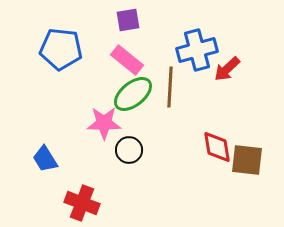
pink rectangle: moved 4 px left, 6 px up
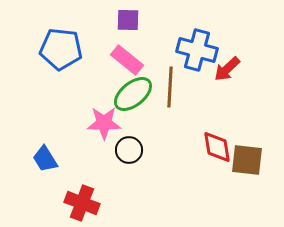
purple square: rotated 10 degrees clockwise
blue cross: rotated 30 degrees clockwise
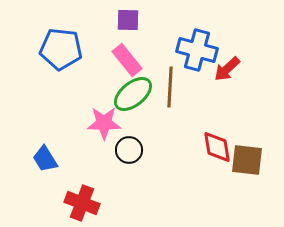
pink rectangle: rotated 12 degrees clockwise
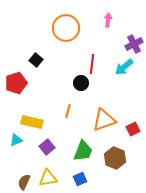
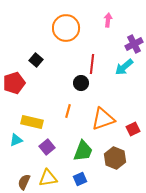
red pentagon: moved 2 px left
orange triangle: moved 1 px left, 1 px up
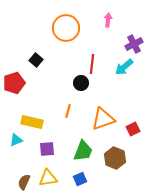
purple square: moved 2 px down; rotated 35 degrees clockwise
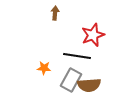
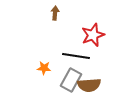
black line: moved 1 px left
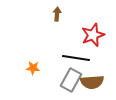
brown arrow: moved 2 px right, 1 px down
black line: moved 2 px down
orange star: moved 11 px left
brown semicircle: moved 3 px right, 3 px up
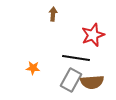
brown arrow: moved 4 px left
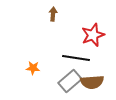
gray rectangle: moved 1 px left, 1 px down; rotated 20 degrees clockwise
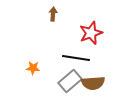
red star: moved 2 px left, 2 px up
brown semicircle: moved 1 px right, 1 px down
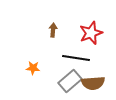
brown arrow: moved 16 px down
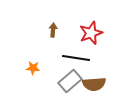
brown semicircle: moved 1 px right, 1 px down
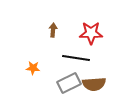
red star: rotated 20 degrees clockwise
gray rectangle: moved 1 px left, 2 px down; rotated 15 degrees clockwise
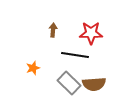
black line: moved 1 px left, 3 px up
orange star: rotated 24 degrees counterclockwise
gray rectangle: rotated 70 degrees clockwise
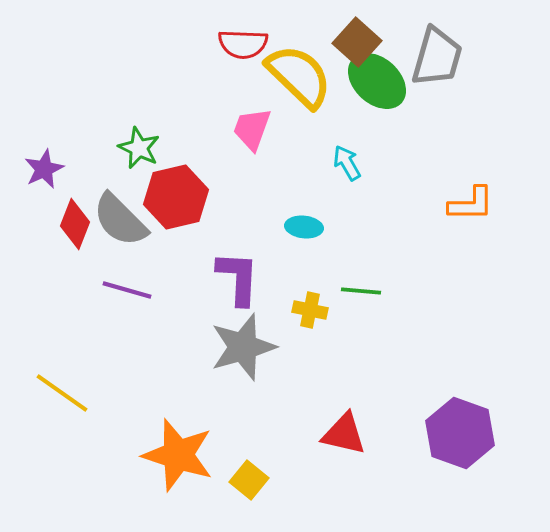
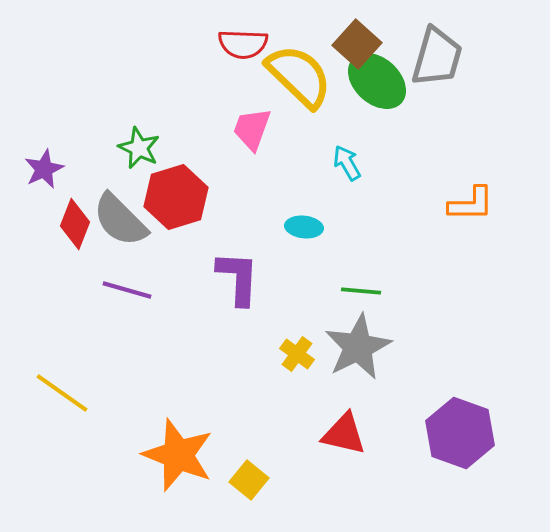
brown square: moved 2 px down
red hexagon: rotated 4 degrees counterclockwise
yellow cross: moved 13 px left, 44 px down; rotated 24 degrees clockwise
gray star: moved 115 px right; rotated 10 degrees counterclockwise
orange star: rotated 4 degrees clockwise
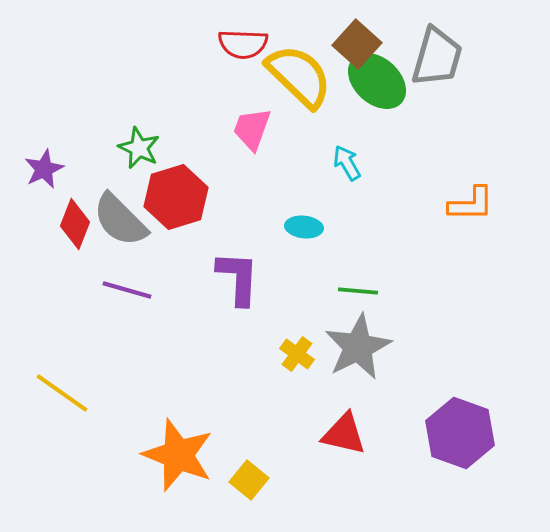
green line: moved 3 px left
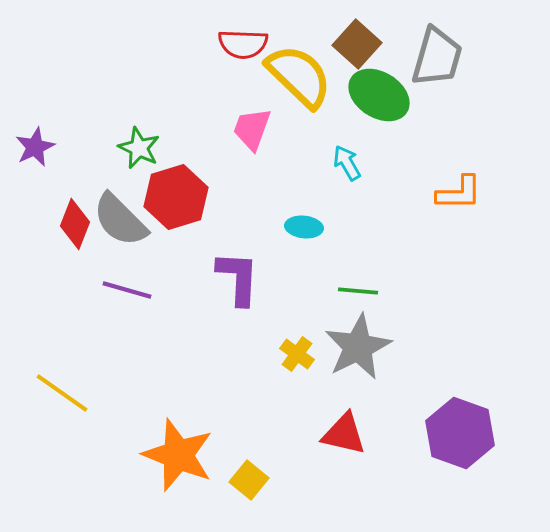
green ellipse: moved 2 px right, 14 px down; rotated 10 degrees counterclockwise
purple star: moved 9 px left, 22 px up
orange L-shape: moved 12 px left, 11 px up
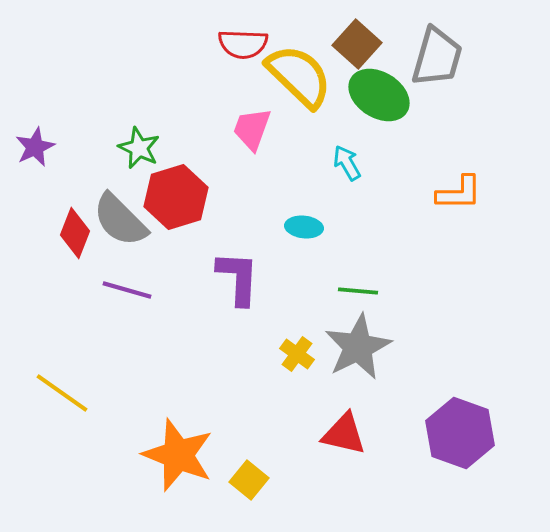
red diamond: moved 9 px down
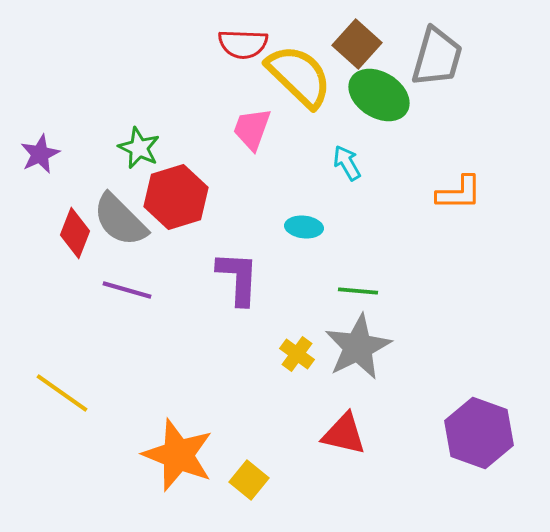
purple star: moved 5 px right, 7 px down
purple hexagon: moved 19 px right
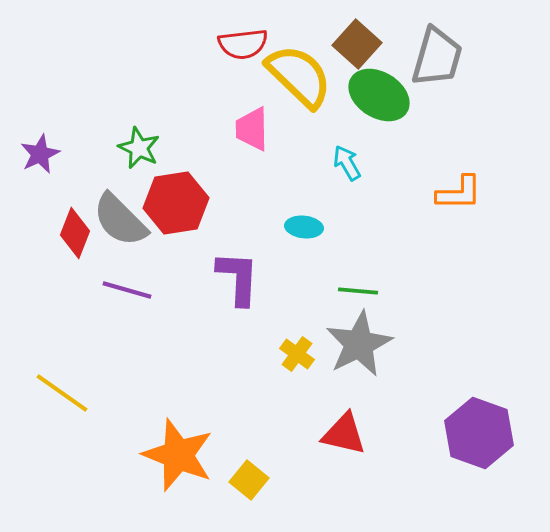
red semicircle: rotated 9 degrees counterclockwise
pink trapezoid: rotated 21 degrees counterclockwise
red hexagon: moved 6 px down; rotated 8 degrees clockwise
gray star: moved 1 px right, 3 px up
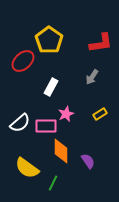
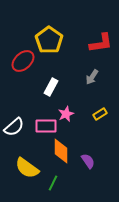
white semicircle: moved 6 px left, 4 px down
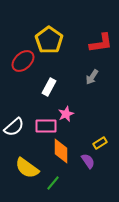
white rectangle: moved 2 px left
yellow rectangle: moved 29 px down
green line: rotated 14 degrees clockwise
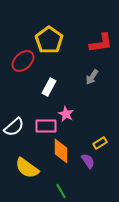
pink star: rotated 21 degrees counterclockwise
green line: moved 8 px right, 8 px down; rotated 70 degrees counterclockwise
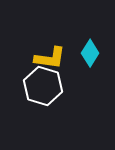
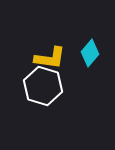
cyan diamond: rotated 8 degrees clockwise
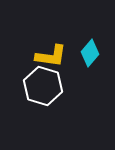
yellow L-shape: moved 1 px right, 2 px up
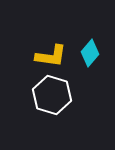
white hexagon: moved 9 px right, 9 px down
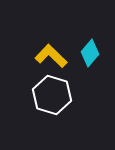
yellow L-shape: rotated 144 degrees counterclockwise
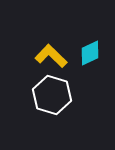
cyan diamond: rotated 24 degrees clockwise
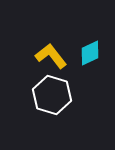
yellow L-shape: rotated 8 degrees clockwise
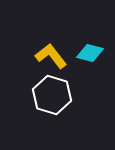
cyan diamond: rotated 40 degrees clockwise
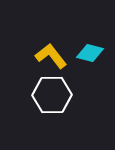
white hexagon: rotated 18 degrees counterclockwise
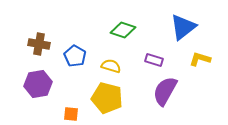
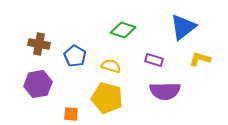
purple semicircle: rotated 120 degrees counterclockwise
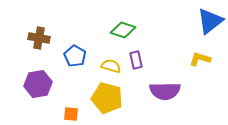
blue triangle: moved 27 px right, 6 px up
brown cross: moved 6 px up
purple rectangle: moved 18 px left; rotated 60 degrees clockwise
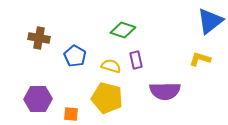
purple hexagon: moved 15 px down; rotated 8 degrees clockwise
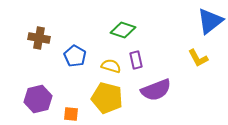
yellow L-shape: moved 2 px left, 1 px up; rotated 135 degrees counterclockwise
purple semicircle: moved 9 px left, 1 px up; rotated 20 degrees counterclockwise
purple hexagon: rotated 12 degrees counterclockwise
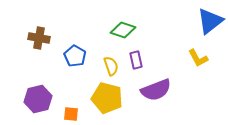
yellow semicircle: rotated 54 degrees clockwise
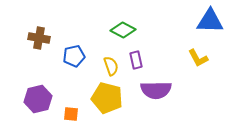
blue triangle: rotated 40 degrees clockwise
green diamond: rotated 10 degrees clockwise
blue pentagon: moved 1 px left; rotated 30 degrees clockwise
purple semicircle: rotated 20 degrees clockwise
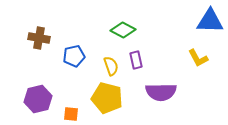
purple semicircle: moved 5 px right, 2 px down
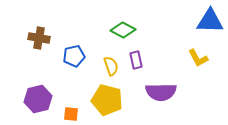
yellow pentagon: moved 2 px down
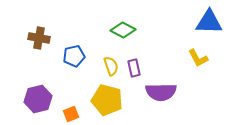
blue triangle: moved 1 px left, 1 px down
purple rectangle: moved 2 px left, 8 px down
orange square: rotated 28 degrees counterclockwise
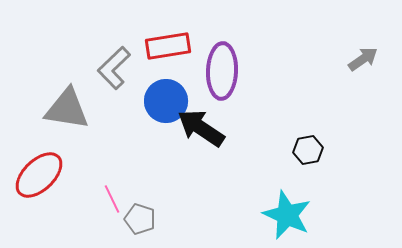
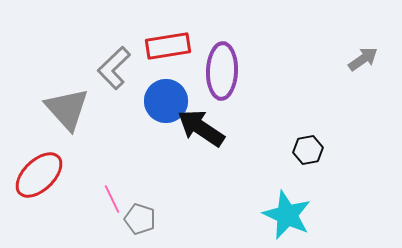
gray triangle: rotated 39 degrees clockwise
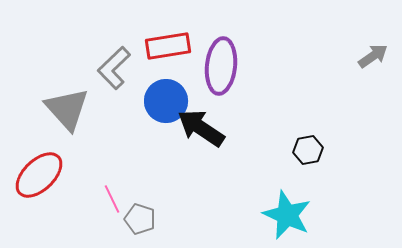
gray arrow: moved 10 px right, 3 px up
purple ellipse: moved 1 px left, 5 px up; rotated 4 degrees clockwise
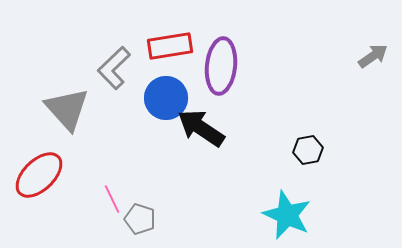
red rectangle: moved 2 px right
blue circle: moved 3 px up
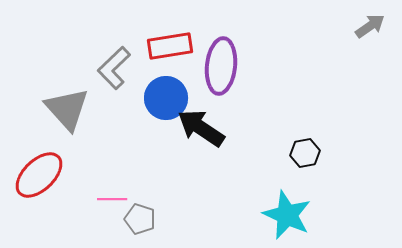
gray arrow: moved 3 px left, 30 px up
black hexagon: moved 3 px left, 3 px down
pink line: rotated 64 degrees counterclockwise
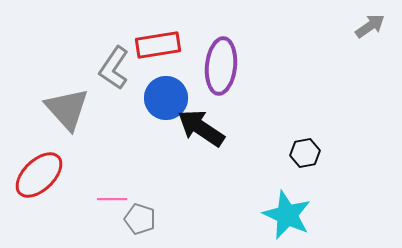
red rectangle: moved 12 px left, 1 px up
gray L-shape: rotated 12 degrees counterclockwise
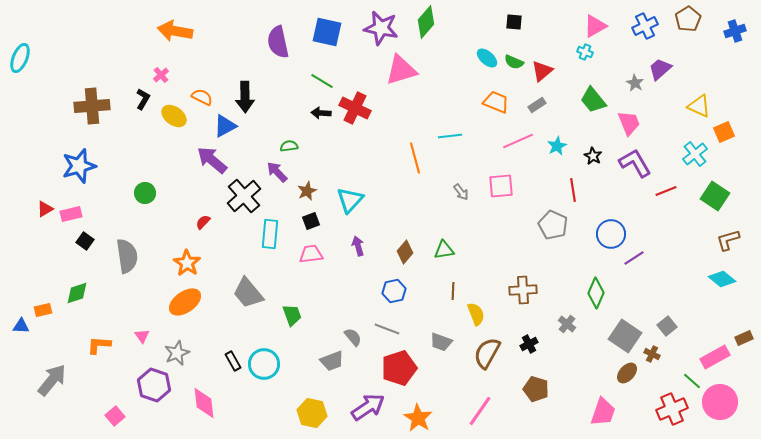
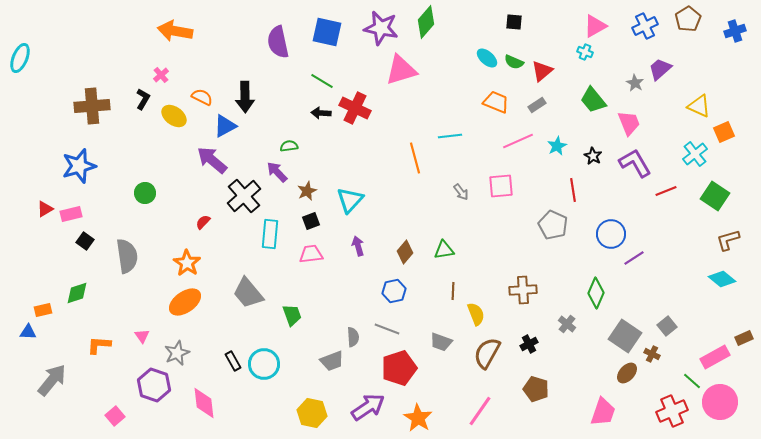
blue triangle at (21, 326): moved 7 px right, 6 px down
gray semicircle at (353, 337): rotated 36 degrees clockwise
red cross at (672, 409): moved 2 px down
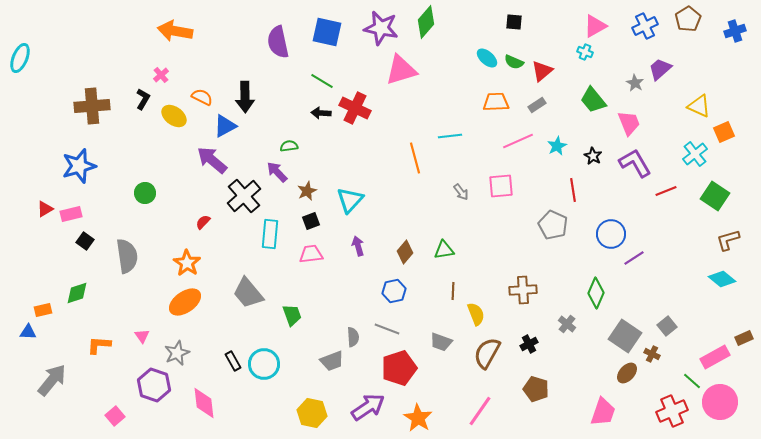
orange trapezoid at (496, 102): rotated 24 degrees counterclockwise
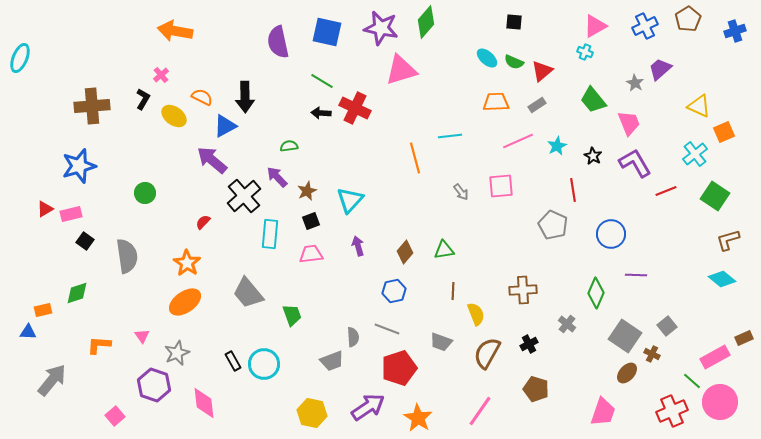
purple arrow at (277, 172): moved 5 px down
purple line at (634, 258): moved 2 px right, 17 px down; rotated 35 degrees clockwise
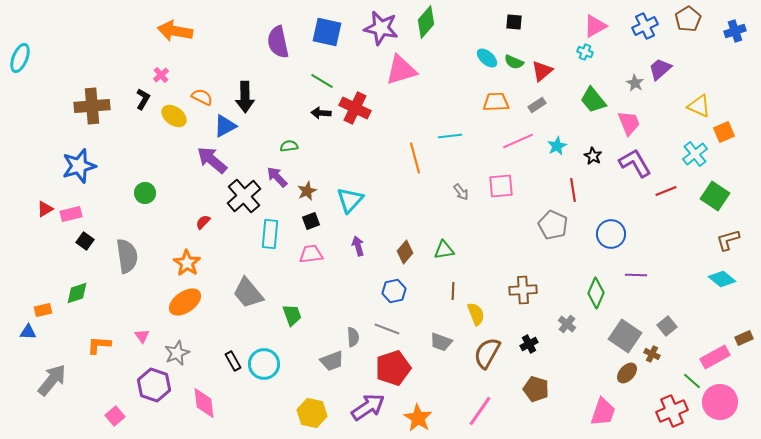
red pentagon at (399, 368): moved 6 px left
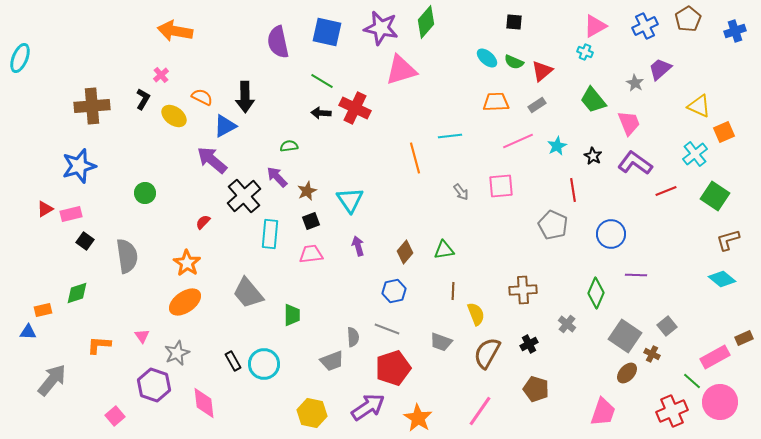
purple L-shape at (635, 163): rotated 24 degrees counterclockwise
cyan triangle at (350, 200): rotated 16 degrees counterclockwise
green trapezoid at (292, 315): rotated 20 degrees clockwise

━━━━━━━━━━━━━━━━━━━━━━━━━━━━━━

**Written task**
Copy out every movement and rotation line from all of the entries above, word for word and in order. Leave the pictures out.

**Worked answer**
pink rectangle: moved 4 px left, 6 px up
purple square: rotated 10 degrees clockwise
blue cross: rotated 30 degrees clockwise
pink rectangle: rotated 12 degrees clockwise
red pentagon: moved 2 px left
orange triangle: moved 1 px left, 1 px up
purple square: moved 2 px down; rotated 35 degrees clockwise
black line: moved 1 px left
brown arrow: moved 2 px right, 1 px down
black line: moved 2 px down
orange star: moved 11 px left
brown semicircle: moved 3 px right, 3 px up
brown arrow: moved 4 px left
gray rectangle: moved 1 px left, 1 px down; rotated 20 degrees clockwise
red star: moved 2 px left, 2 px up
brown semicircle: moved 1 px right, 1 px down
brown arrow: moved 16 px down
brown semicircle: moved 1 px right, 1 px down
red star: rotated 20 degrees clockwise
gray rectangle: moved 1 px left, 2 px down; rotated 15 degrees clockwise
black line: moved 1 px left, 3 px up
orange star: rotated 24 degrees counterclockwise
gray rectangle: rotated 70 degrees clockwise
brown square: moved 2 px down
red hexagon: rotated 4 degrees counterclockwise
yellow cross: moved 13 px left, 44 px down; rotated 24 degrees clockwise
gray star: moved 115 px right; rotated 10 degrees counterclockwise
orange star: rotated 4 degrees clockwise
green line: moved 3 px left
green ellipse: moved 2 px right, 14 px down; rotated 10 degrees counterclockwise
purple star: moved 9 px left, 22 px up
orange L-shape: moved 12 px left, 11 px up
red diamond: moved 9 px down
purple star: moved 5 px right, 7 px down
purple hexagon: moved 19 px right
red semicircle: rotated 9 degrees counterclockwise
pink trapezoid: rotated 21 degrees counterclockwise
red hexagon: moved 6 px down; rotated 8 degrees clockwise
gray star: moved 1 px right, 3 px up
white semicircle: moved 6 px left, 4 px down
white rectangle: moved 2 px left
yellow rectangle: moved 29 px down
green line: rotated 14 degrees clockwise
pink star: rotated 21 degrees counterclockwise
green line: moved 8 px right, 8 px down; rotated 70 degrees counterclockwise
cyan diamond: rotated 8 degrees clockwise
yellow L-shape: moved 1 px right, 2 px up
white hexagon: moved 9 px right, 9 px down
yellow L-shape: rotated 144 degrees counterclockwise
cyan diamond: rotated 24 degrees clockwise
yellow L-shape: rotated 8 degrees clockwise
cyan diamond: rotated 40 degrees clockwise
white hexagon: rotated 18 degrees counterclockwise
purple semicircle: rotated 120 degrees counterclockwise
blue triangle: moved 27 px right, 6 px up
brown cross: moved 6 px up
purple rectangle: moved 18 px left; rotated 60 degrees clockwise
purple hexagon: moved 15 px down; rotated 8 degrees clockwise
yellow L-shape: moved 2 px left, 1 px up; rotated 135 degrees counterclockwise
purple semicircle: moved 9 px left, 1 px up; rotated 20 degrees counterclockwise
purple hexagon: rotated 12 degrees counterclockwise
yellow semicircle: rotated 54 degrees clockwise
blue triangle: rotated 40 degrees clockwise
green diamond: rotated 10 degrees clockwise
blue pentagon: moved 1 px left; rotated 30 degrees clockwise
purple semicircle: rotated 20 degrees clockwise
purple semicircle: moved 5 px right, 2 px down
yellow pentagon: moved 2 px down
blue triangle: moved 1 px left, 1 px down
purple rectangle: moved 2 px left, 8 px down
orange square: rotated 28 degrees counterclockwise
gray triangle: rotated 39 degrees clockwise
gray arrow: moved 10 px right, 3 px up
purple ellipse: moved 1 px left, 5 px up; rotated 4 degrees clockwise
red rectangle: moved 2 px right
blue circle: moved 3 px up
gray arrow: moved 3 px left, 30 px up
black hexagon: moved 3 px left, 3 px down
pink line: rotated 64 degrees counterclockwise
red rectangle: moved 12 px left, 1 px up
gray L-shape: rotated 12 degrees counterclockwise
blue triangle at (21, 326): moved 7 px right, 6 px down
gray semicircle at (353, 337): rotated 36 degrees clockwise
red cross at (672, 409): moved 2 px down
orange trapezoid at (496, 102): rotated 24 degrees counterclockwise
purple arrow at (277, 172): moved 5 px down
purple line at (634, 258): moved 2 px right, 17 px down; rotated 35 degrees clockwise
red pentagon at (399, 368): moved 6 px left
purple L-shape at (635, 163): rotated 24 degrees counterclockwise
cyan triangle at (350, 200): rotated 16 degrees counterclockwise
green trapezoid at (292, 315): rotated 20 degrees clockwise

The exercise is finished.